[WORK INSTRUCTION]
What you return must match the listing below character for character, minus any pictures.

[DATASET CONTENT]
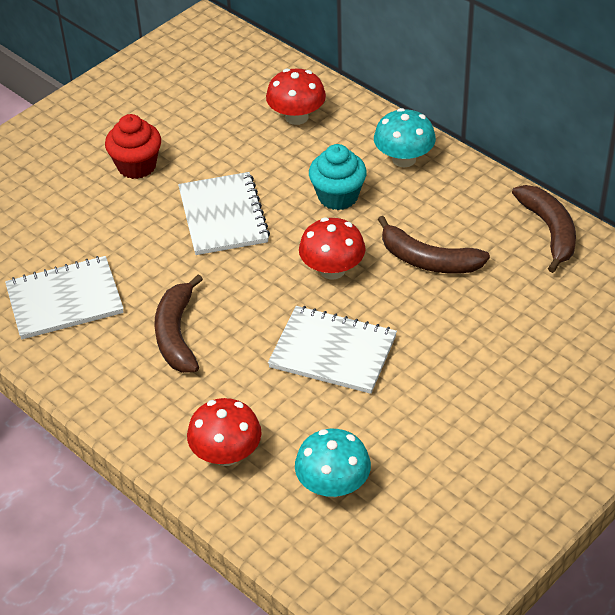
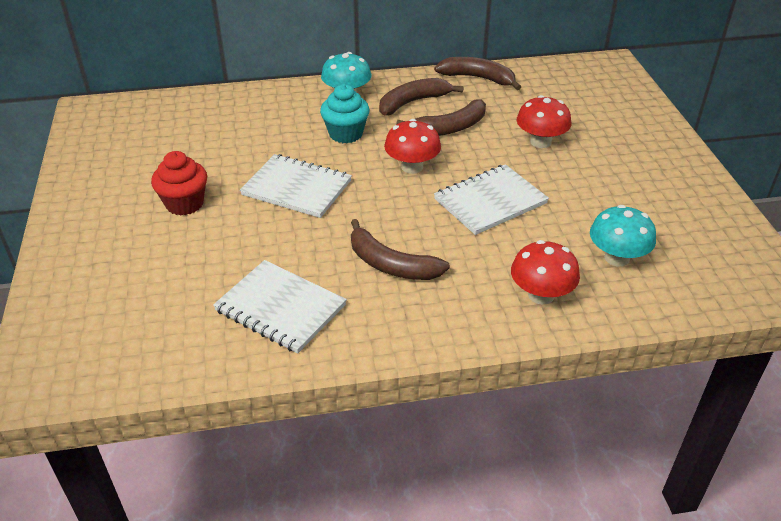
camera: 55 degrees left, 5 degrees down
(65, 300) = (280, 308): white notebook -> white notebook turned 75 degrees counterclockwise
(296, 117) = (245, 115): red mushroom -> red mushroom (540, 142)
(445, 210) = (413, 102): none -> brown banana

[RESULT OF THIS EXERCISE]
camera: 55 degrees left, 5 degrees down
(65, 300) = (280, 308): white notebook -> white notebook turned 75 degrees counterclockwise
(296, 117) = (245, 115): red mushroom -> red mushroom (540, 142)
(445, 210) = (413, 102): none -> brown banana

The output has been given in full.